WHAT IS REQUIRED
The result should be a verbatim copy of the whole listing.

INFORMATION GIVEN

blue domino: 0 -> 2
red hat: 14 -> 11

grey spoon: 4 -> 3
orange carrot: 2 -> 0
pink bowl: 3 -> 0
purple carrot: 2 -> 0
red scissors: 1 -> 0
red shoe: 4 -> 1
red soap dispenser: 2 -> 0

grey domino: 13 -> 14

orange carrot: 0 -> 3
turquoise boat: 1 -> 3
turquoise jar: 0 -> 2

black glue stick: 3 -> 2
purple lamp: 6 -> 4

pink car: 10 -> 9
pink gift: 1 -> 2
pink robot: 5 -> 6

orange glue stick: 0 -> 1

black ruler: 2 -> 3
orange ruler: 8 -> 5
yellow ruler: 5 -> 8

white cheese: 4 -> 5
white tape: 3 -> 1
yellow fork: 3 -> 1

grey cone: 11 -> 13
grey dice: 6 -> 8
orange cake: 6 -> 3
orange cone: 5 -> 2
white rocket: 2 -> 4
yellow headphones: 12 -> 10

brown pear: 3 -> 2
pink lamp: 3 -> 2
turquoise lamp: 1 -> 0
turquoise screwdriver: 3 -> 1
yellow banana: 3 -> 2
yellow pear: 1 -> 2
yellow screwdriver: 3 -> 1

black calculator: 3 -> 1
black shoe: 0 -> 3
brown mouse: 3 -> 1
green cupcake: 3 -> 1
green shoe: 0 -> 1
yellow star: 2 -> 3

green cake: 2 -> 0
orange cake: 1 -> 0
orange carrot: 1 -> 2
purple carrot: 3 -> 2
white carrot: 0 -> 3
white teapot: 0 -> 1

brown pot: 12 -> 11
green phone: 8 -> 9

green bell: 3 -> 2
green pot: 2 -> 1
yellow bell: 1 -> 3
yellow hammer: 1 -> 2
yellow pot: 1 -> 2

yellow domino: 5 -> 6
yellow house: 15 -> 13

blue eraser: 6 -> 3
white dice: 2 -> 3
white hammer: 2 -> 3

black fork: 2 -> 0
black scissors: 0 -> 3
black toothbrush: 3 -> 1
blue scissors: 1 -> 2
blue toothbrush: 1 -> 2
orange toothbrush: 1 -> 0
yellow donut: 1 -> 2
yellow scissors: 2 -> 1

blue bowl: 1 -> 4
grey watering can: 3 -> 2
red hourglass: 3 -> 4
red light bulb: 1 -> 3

EXPECTED ANSWER
blue domino: 0 -> 2
red hat: 14 -> 11

grey spoon: 4 -> 3
orange carrot: 2 -> 0
pink bowl: 3 -> 0
purple carrot: 2 -> 0
red scissors: 1 -> 0
red shoe: 4 -> 1
red soap dispenser: 2 -> 0

grey domino: 13 -> 14

orange carrot: 0 -> 3
turquoise boat: 1 -> 3
turquoise jar: 0 -> 2

black glue stick: 3 -> 2
purple lamp: 6 -> 4

pink car: 10 -> 9
pink gift: 1 -> 2
pink robot: 5 -> 6

orange glue stick: 0 -> 1

black ruler: 2 -> 3
orange ruler: 8 -> 5
yellow ruler: 5 -> 8

white cheese: 4 -> 5
white tape: 3 -> 1
yellow fork: 3 -> 1

grey cone: 11 -> 13
grey dice: 6 -> 8
orange cake: 6 -> 3
orange cone: 5 -> 2
white rocket: 2 -> 4
yellow headphones: 12 -> 10

brown pear: 3 -> 2
pink lamp: 3 -> 2
turquoise lamp: 1 -> 0
turquoise screwdriver: 3 -> 1
yellow banana: 3 -> 2
yellow pear: 1 -> 2
yellow screwdriver: 3 -> 1

black calculator: 3 -> 1
black shoe: 0 -> 3
brown mouse: 3 -> 1
green cupcake: 3 -> 1
green shoe: 0 -> 1
yellow star: 2 -> 3

green cake: 2 -> 0
orange cake: 1 -> 0
orange carrot: 1 -> 2
purple carrot: 3 -> 2
white carrot: 0 -> 3
white teapot: 0 -> 1

brown pot: 12 -> 11
green phone: 8 -> 9

green bell: 3 -> 2
green pot: 2 -> 1
yellow bell: 1 -> 3
yellow hammer: 1 -> 2
yellow pot: 1 -> 2

yellow domino: 5 -> 6
yellow house: 15 -> 13

blue eraser: 6 -> 3
white dice: 2 -> 3
white hammer: 2 -> 3

black fork: 2 -> 0
black scissors: 0 -> 3
black toothbrush: 3 -> 1
blue scissors: 1 -> 2
blue toothbrush: 1 -> 2
orange toothbrush: 1 -> 0
yellow donut: 1 -> 2
yellow scissors: 2 -> 1

blue bowl: 1 -> 4
grey watering can: 3 -> 2
red hourglass: 3 -> 4
red light bulb: 1 -> 3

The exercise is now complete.